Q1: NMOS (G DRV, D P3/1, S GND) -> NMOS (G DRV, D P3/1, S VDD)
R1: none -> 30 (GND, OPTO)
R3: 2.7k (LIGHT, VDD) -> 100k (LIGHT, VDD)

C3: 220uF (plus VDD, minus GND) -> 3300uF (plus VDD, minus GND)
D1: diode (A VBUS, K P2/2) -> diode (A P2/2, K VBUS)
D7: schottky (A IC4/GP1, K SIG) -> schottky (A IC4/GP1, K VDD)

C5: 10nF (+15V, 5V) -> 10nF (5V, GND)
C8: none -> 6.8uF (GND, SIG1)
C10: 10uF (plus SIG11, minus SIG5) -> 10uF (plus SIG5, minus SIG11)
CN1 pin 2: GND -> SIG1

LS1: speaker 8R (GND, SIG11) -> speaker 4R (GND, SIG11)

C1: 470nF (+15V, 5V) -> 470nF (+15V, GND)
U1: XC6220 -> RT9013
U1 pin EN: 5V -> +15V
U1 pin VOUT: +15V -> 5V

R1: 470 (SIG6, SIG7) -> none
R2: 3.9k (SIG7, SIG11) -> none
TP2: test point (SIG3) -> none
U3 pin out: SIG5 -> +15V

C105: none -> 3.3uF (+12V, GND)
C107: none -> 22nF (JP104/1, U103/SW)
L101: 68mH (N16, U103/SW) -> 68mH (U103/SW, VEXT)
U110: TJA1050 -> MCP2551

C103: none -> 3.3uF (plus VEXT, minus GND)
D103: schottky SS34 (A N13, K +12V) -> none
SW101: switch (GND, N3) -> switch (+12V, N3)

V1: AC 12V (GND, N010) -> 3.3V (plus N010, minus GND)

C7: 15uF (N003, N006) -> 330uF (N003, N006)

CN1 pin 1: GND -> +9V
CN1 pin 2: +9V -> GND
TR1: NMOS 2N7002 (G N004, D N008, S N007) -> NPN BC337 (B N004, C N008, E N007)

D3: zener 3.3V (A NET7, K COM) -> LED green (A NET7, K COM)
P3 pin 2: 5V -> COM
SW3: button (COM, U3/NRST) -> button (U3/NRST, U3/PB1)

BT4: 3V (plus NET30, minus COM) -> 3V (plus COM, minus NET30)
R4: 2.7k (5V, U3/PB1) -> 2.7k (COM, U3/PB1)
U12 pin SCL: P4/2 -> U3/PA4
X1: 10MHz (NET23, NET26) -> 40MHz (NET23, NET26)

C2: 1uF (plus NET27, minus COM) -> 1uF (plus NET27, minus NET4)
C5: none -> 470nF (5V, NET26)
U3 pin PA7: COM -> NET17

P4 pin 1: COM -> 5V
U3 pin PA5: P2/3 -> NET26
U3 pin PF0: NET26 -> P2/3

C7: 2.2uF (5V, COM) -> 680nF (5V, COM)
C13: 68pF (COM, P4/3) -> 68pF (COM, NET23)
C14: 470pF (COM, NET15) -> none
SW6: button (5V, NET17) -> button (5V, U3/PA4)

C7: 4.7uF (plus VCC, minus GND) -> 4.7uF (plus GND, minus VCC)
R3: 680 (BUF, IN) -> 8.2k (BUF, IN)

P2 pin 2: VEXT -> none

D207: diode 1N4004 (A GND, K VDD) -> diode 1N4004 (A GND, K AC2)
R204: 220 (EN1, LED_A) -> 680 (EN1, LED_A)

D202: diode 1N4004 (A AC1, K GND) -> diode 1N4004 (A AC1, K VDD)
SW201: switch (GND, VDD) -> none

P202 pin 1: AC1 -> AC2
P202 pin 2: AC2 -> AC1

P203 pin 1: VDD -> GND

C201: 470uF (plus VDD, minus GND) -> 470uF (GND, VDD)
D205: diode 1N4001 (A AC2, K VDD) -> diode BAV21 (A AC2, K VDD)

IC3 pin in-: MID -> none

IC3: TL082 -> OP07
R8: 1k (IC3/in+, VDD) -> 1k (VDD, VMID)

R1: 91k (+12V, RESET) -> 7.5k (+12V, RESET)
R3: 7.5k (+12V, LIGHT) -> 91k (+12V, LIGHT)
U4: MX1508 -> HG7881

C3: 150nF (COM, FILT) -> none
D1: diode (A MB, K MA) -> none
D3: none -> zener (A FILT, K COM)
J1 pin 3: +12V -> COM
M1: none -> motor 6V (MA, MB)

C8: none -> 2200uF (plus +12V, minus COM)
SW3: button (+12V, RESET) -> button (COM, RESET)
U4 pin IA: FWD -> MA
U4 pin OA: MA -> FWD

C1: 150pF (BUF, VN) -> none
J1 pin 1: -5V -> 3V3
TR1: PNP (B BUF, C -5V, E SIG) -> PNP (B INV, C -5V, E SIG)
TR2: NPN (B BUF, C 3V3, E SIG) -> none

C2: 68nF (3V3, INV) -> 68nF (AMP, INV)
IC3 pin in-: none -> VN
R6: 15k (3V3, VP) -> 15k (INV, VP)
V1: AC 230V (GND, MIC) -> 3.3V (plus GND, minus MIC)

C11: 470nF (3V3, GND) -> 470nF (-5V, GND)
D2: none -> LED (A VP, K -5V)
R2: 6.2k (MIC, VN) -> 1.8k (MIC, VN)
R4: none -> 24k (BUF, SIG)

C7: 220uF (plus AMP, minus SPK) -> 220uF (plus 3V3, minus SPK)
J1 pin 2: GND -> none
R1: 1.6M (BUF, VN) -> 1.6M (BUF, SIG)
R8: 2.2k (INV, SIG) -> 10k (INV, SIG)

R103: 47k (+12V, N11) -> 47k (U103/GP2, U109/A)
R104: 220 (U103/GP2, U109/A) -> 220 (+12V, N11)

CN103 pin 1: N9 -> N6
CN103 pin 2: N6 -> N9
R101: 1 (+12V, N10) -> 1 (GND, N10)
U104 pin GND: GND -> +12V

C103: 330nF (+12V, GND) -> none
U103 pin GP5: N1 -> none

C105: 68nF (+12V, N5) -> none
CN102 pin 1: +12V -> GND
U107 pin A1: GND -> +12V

-*-

#### EXERCISE OBJECTIVE:
All lines above from the one with "IC3 pin in-: MID -> none" to the one with "J1 pin 1: -5V -> 3V3", inclusive, should be copied exactly, and no other lines.

#### TASK RESPONSE:
IC3 pin in-: MID -> none

IC3: TL082 -> OP07
R8: 1k (IC3/in+, VDD) -> 1k (VDD, VMID)

R1: 91k (+12V, RESET) -> 7.5k (+12V, RESET)
R3: 7.5k (+12V, LIGHT) -> 91k (+12V, LIGHT)
U4: MX1508 -> HG7881

C3: 150nF (COM, FILT) -> none
D1: diode (A MB, K MA) -> none
D3: none -> zener (A FILT, K COM)
J1 pin 3: +12V -> COM
M1: none -> motor 6V (MA, MB)

C8: none -> 2200uF (plus +12V, minus COM)
SW3: button (+12V, RESET) -> button (COM, RESET)
U4 pin IA: FWD -> MA
U4 pin OA: MA -> FWD

C1: 150pF (BUF, VN) -> none
J1 pin 1: -5V -> 3V3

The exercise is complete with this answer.